Write the following entries out again exactly, skipping each image.

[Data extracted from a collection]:
--- START ---

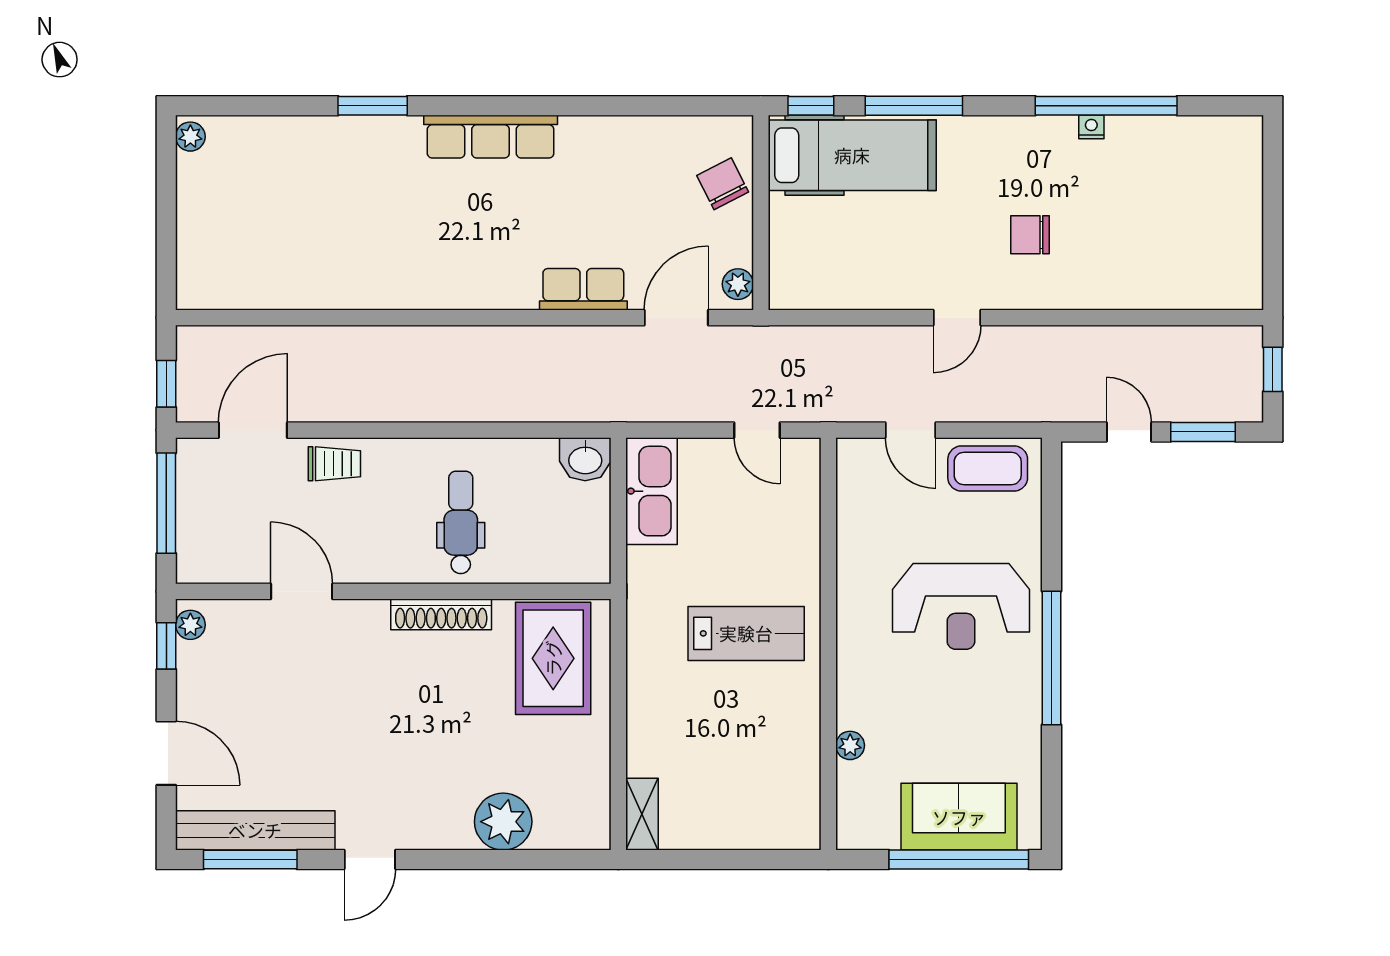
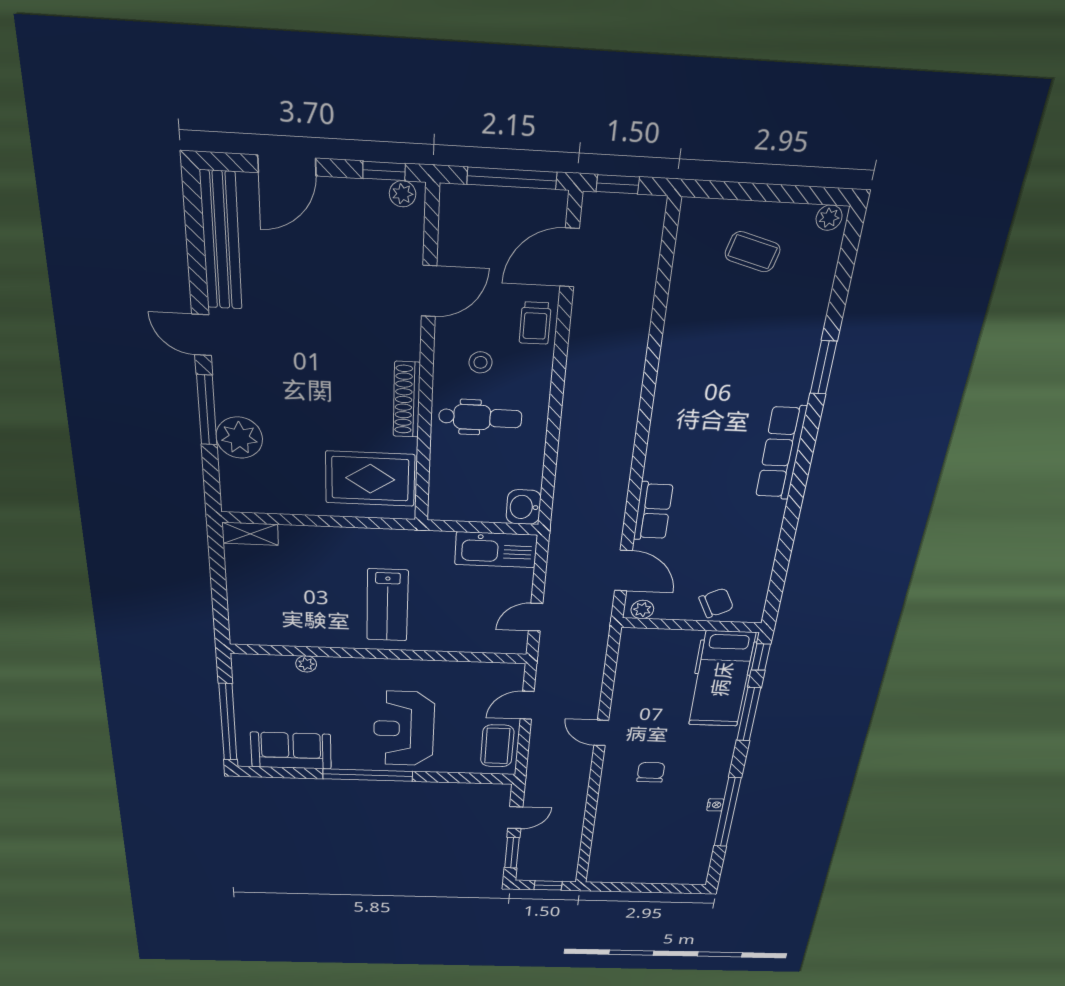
coffee table: (235, 218) -> (753, 252), added
door: (253, 430) -> (570, 258), swing flipped
stool: (388, 526) -> (480, 362), added
sofa: (959, 817) -> (291, 751), moved, turned -90
window: (250, 860) -> (207, 410), moved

--- END ---

[SOLUTION FOR THIS TASK]:
coffee table: (235, 218) -> (753, 252), added
door: (253, 430) -> (570, 258), swing flipped
stool: (388, 526) -> (480, 362), added
sofa: (959, 817) -> (291, 751), moved, turned -90
window: (250, 860) -> (207, 410), moved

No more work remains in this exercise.